### WHAT THIS TASK INVOLVES:
One part of the entries below is wanted: the lines from the one containing "U103 pin VCC: +3V3 -> DGND" through the one containing "U103 pin OUT: NET13 -> NET5". Write those out exactly and nothing else.

### DATASET RECORDS:
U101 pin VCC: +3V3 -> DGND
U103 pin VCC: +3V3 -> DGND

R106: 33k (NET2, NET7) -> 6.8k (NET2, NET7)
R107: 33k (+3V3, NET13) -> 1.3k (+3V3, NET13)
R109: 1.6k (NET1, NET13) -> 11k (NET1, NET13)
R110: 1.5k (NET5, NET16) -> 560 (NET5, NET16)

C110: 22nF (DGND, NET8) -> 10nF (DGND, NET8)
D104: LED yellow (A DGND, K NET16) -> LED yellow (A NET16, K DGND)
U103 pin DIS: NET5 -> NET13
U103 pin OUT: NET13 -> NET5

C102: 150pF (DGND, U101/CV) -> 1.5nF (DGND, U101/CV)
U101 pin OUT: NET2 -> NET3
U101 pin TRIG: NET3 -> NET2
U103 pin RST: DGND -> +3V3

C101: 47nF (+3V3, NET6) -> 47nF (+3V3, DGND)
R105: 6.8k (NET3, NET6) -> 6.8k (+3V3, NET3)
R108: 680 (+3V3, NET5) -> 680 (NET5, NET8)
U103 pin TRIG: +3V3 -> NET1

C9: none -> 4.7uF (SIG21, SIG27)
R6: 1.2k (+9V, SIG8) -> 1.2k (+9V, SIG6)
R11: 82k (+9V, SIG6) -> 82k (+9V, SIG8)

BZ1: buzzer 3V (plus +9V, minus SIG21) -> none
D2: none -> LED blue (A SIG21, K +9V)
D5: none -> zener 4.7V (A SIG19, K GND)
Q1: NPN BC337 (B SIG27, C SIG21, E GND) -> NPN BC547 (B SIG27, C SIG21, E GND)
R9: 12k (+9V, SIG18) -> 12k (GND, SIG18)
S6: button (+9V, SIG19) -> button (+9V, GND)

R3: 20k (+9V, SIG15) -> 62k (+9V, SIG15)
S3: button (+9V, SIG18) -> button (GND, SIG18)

### TASK SOLUTION:
U103 pin VCC: +3V3 -> DGND

R106: 33k (NET2, NET7) -> 6.8k (NET2, NET7)
R107: 33k (+3V3, NET13) -> 1.3k (+3V3, NET13)
R109: 1.6k (NET1, NET13) -> 11k (NET1, NET13)
R110: 1.5k (NET5, NET16) -> 560 (NET5, NET16)

C110: 22nF (DGND, NET8) -> 10nF (DGND, NET8)
D104: LED yellow (A DGND, K NET16) -> LED yellow (A NET16, K DGND)
U103 pin DIS: NET5 -> NET13
U103 pin OUT: NET13 -> NET5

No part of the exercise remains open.